=== Section Start ===

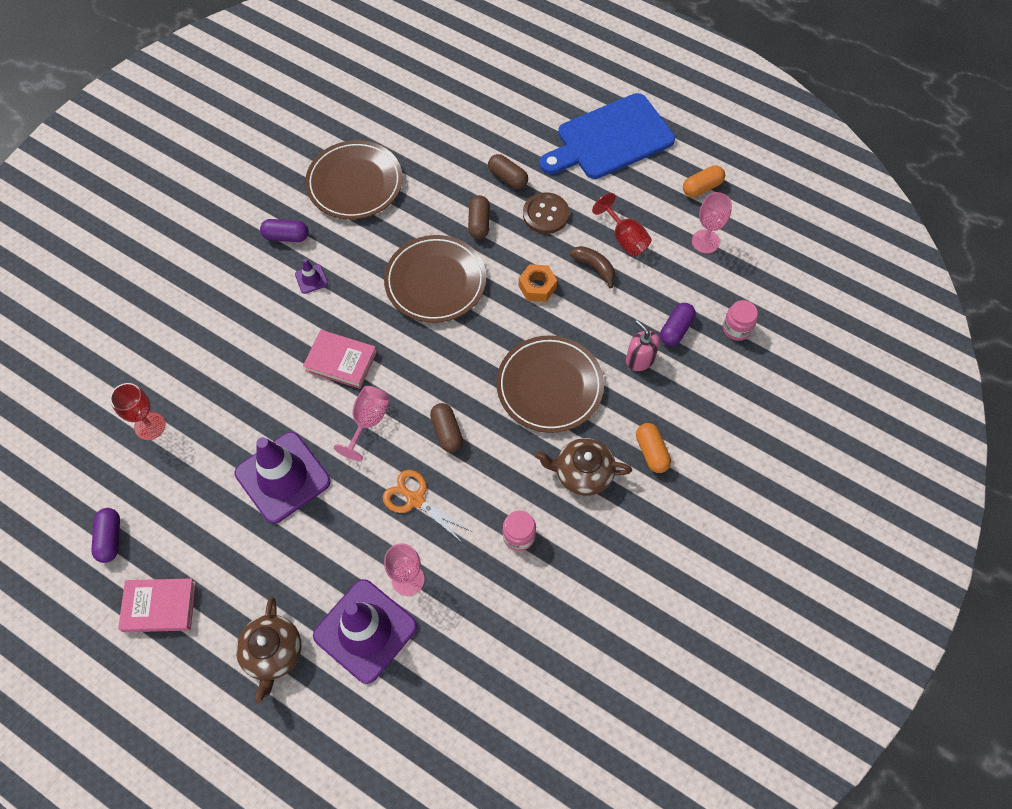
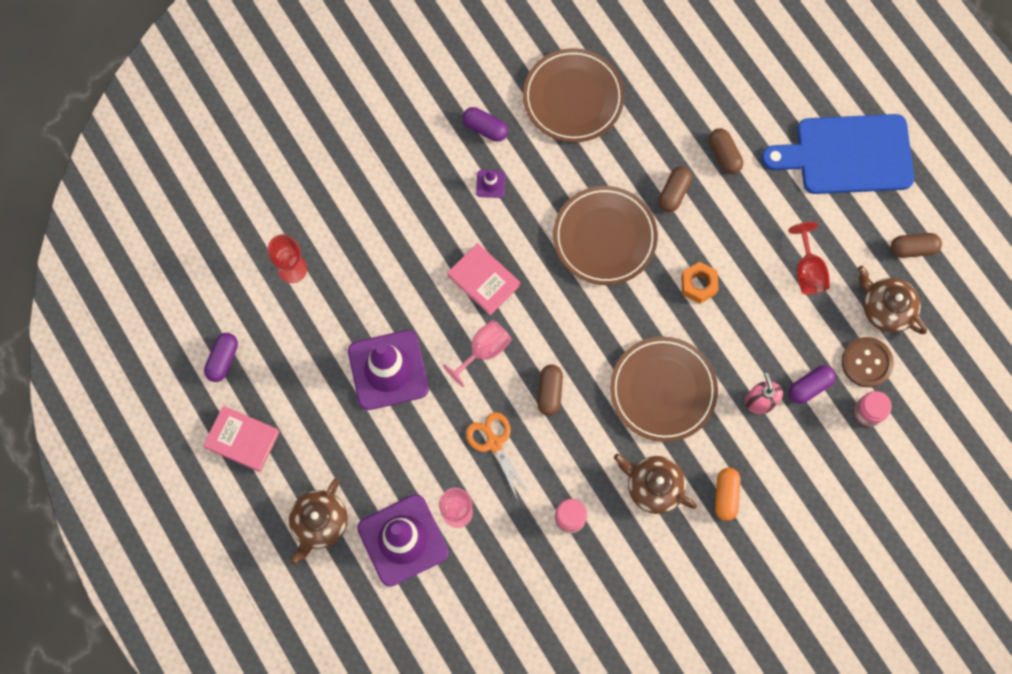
camera: 25 degrees right, 10 degrees up
(545, 214) = (743, 211): brown button -> brown button (866, 362)
(594, 267) = (763, 288): brown banana -> none
(702, 187) = (913, 248): orange capsule -> brown capsule
(705, 241) = (885, 308): pink goblet -> brown teapot

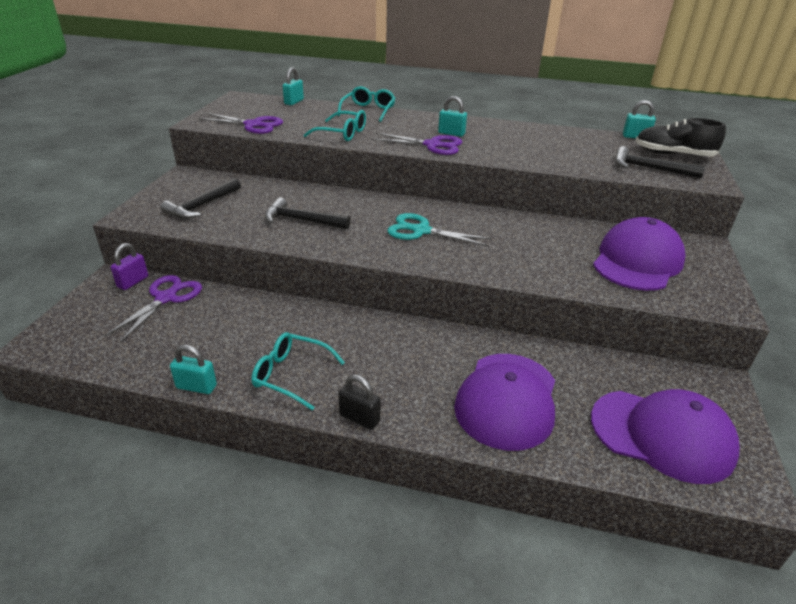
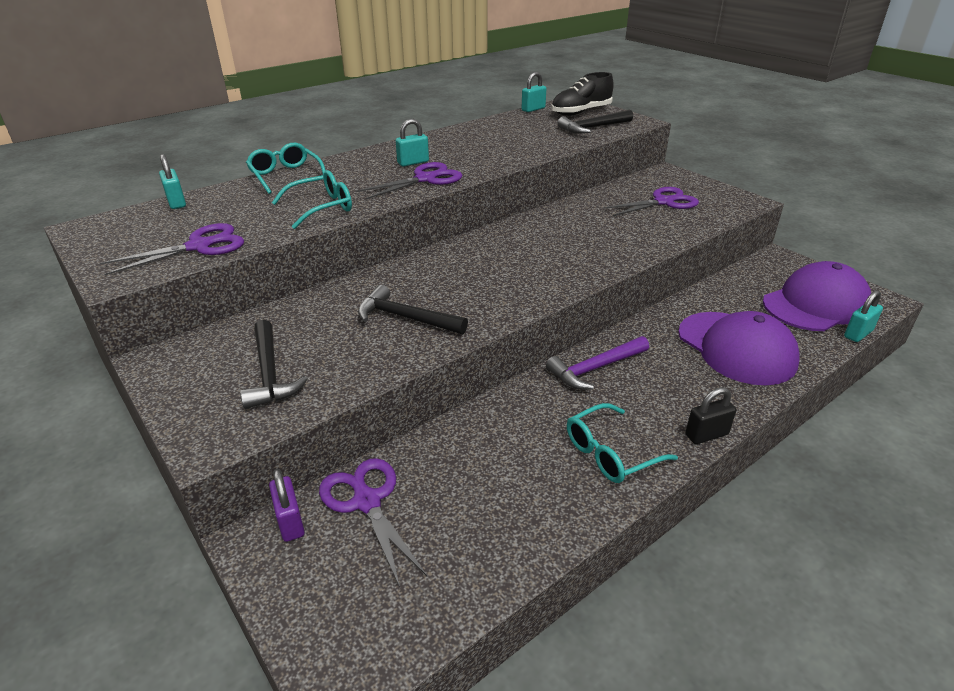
camera: 50 degrees left, 0 degrees up
(196, 387) = (574, 532): turquoise padlock -> turquoise padlock (858, 334)
(301, 220) = (405, 318): black hammer -> black hammer turned 60 degrees clockwise
(385, 333) = (595, 368): none -> purple hammer
(420, 231) = (513, 263): turquoise scissors -> none
(637, 261) = (664, 202): purple cap -> purple scissors

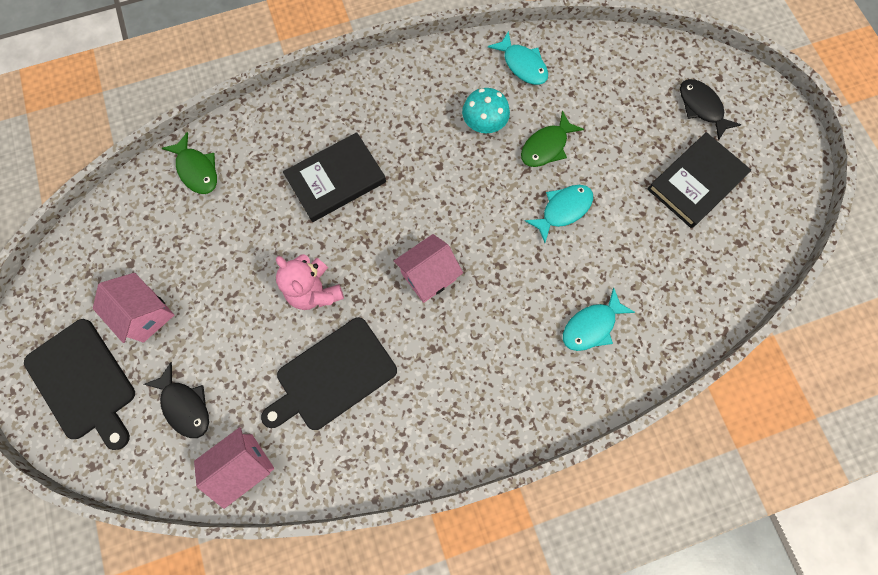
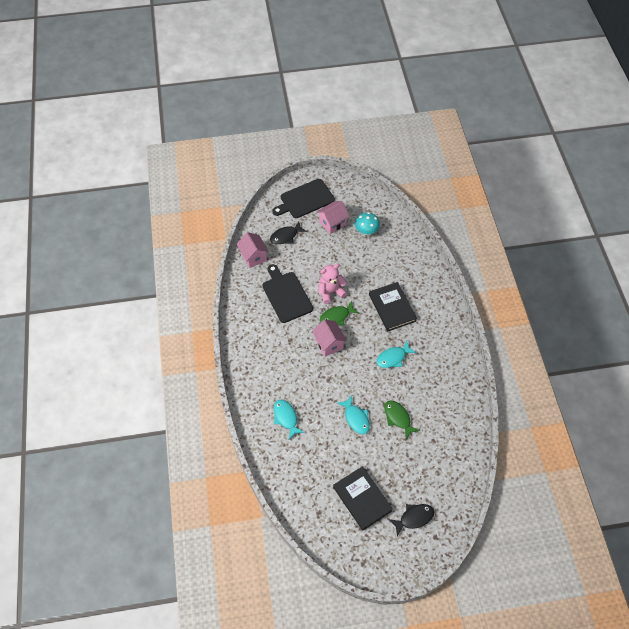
camera: 100 degrees right, 15 degrees down
(197, 170) = (406, 246): green fish -> green fish (336, 316)
(484, 124) = (417, 387): turquoise mushroom -> turquoise mushroom (366, 231)
(522, 65) = (456, 416): turquoise fish -> turquoise fish (393, 358)

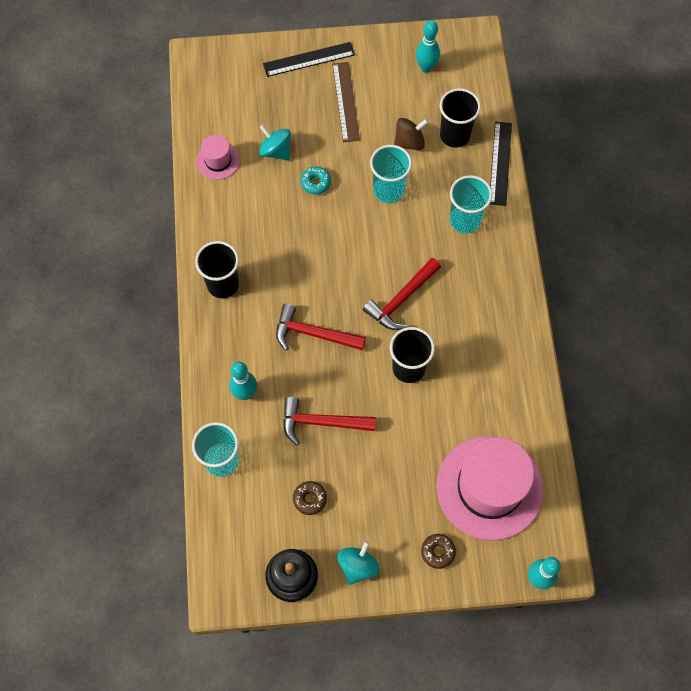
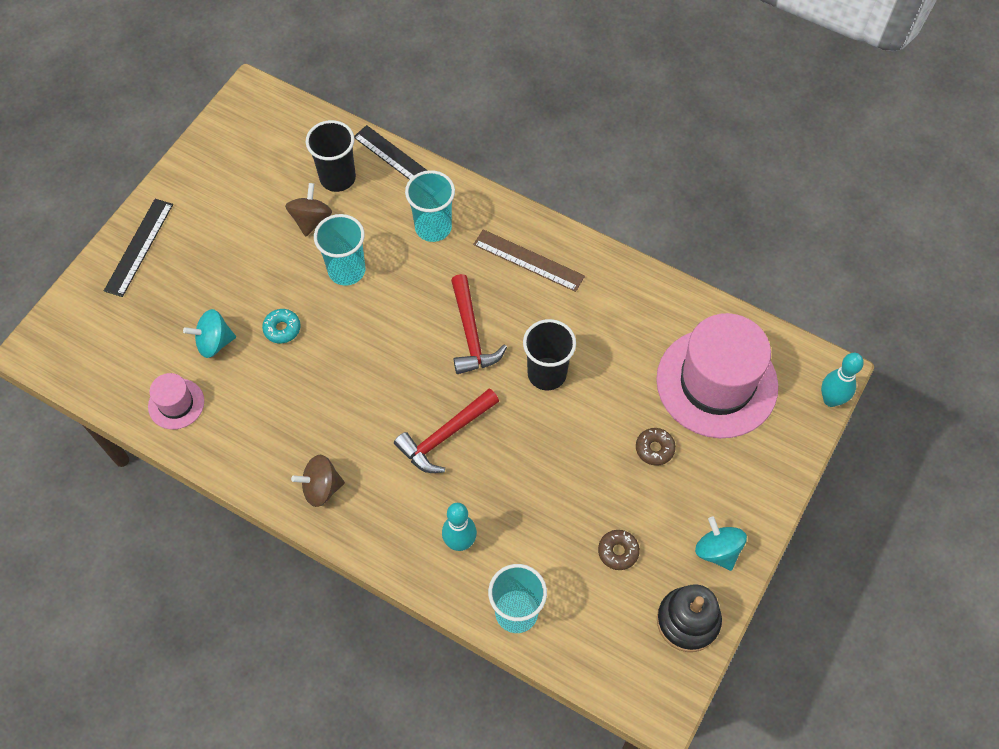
camera: 55 degrees left, 5 degrees down
(223, 284) = (321, 488): black cup -> brown spinning top
(321, 422) = (545, 489): red hammer -> none
(345, 101) = (217, 245): brown ruler -> brown ruler (528, 260)
(426, 67) = (244, 154): turquoise bowling pin -> none
(437, 552) = (750, 469): brown donut -> brown donut (654, 449)

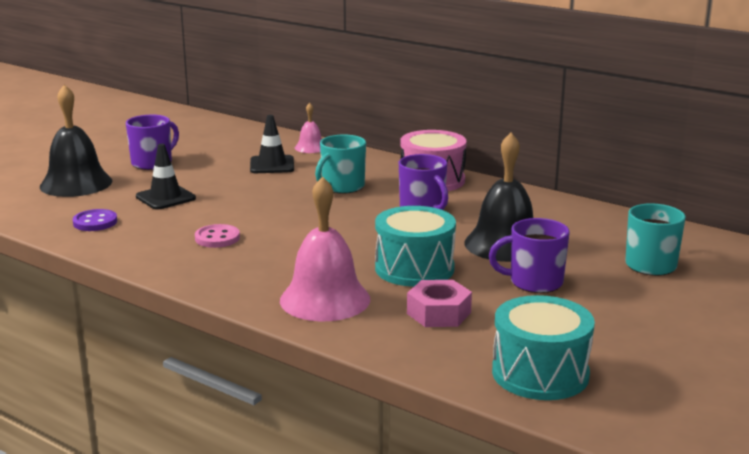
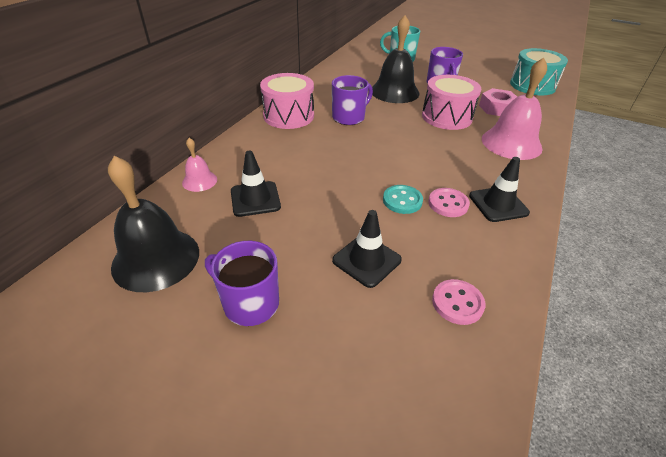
camera: 100 degrees left, 20 degrees up
(76, 183) = (341, 372): black bell -> black bell (156, 259)
(95, 222) = (457, 303): purple button -> pink button
(200, 262) = (498, 204): none -> black traffic cone
(235, 219) = (402, 200): none -> turquoise button
(342, 187) = (311, 153): turquoise mug -> none
(414, 268) = (446, 117): turquoise drum -> pink drum

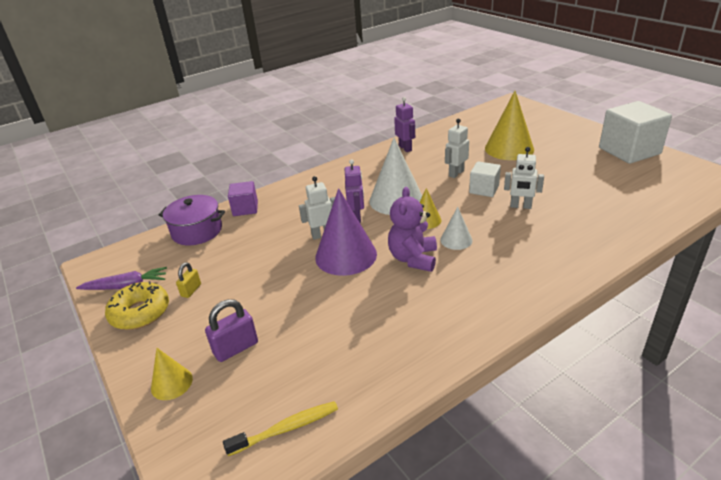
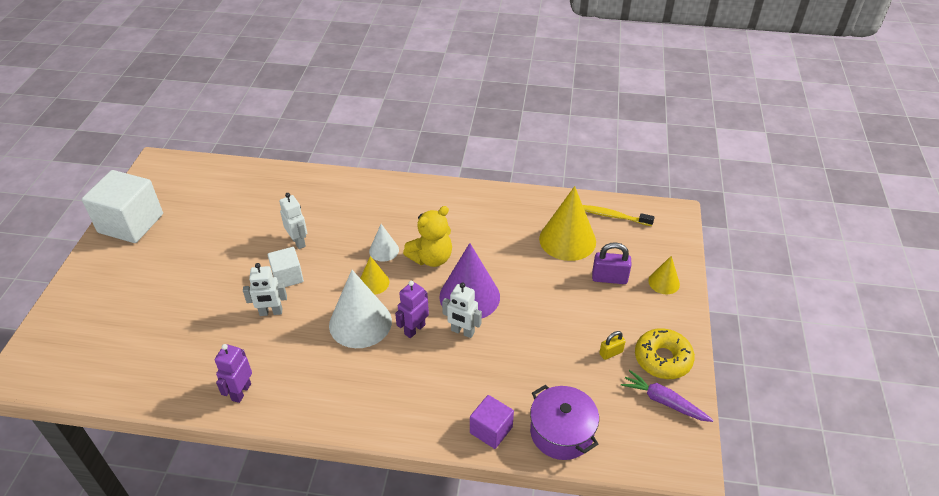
camera: 140 degrees left, 10 degrees up
(413, 258) = (431, 258): purple teddy bear -> yellow teddy bear
(509, 148) = (180, 303): yellow cone -> yellow cone (567, 240)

=== Section End ===

The required output is the lines from the one containing "(414, 268) = (446, 117): turquoise" through the end of the data, printed exactly, with no pictures.

(414, 268) = (446, 117): turquoise drum -> pink drum

camera: 140 degrees left, 10 degrees up
(413, 258) = (431, 258): purple teddy bear -> yellow teddy bear
(509, 148) = (180, 303): yellow cone -> yellow cone (567, 240)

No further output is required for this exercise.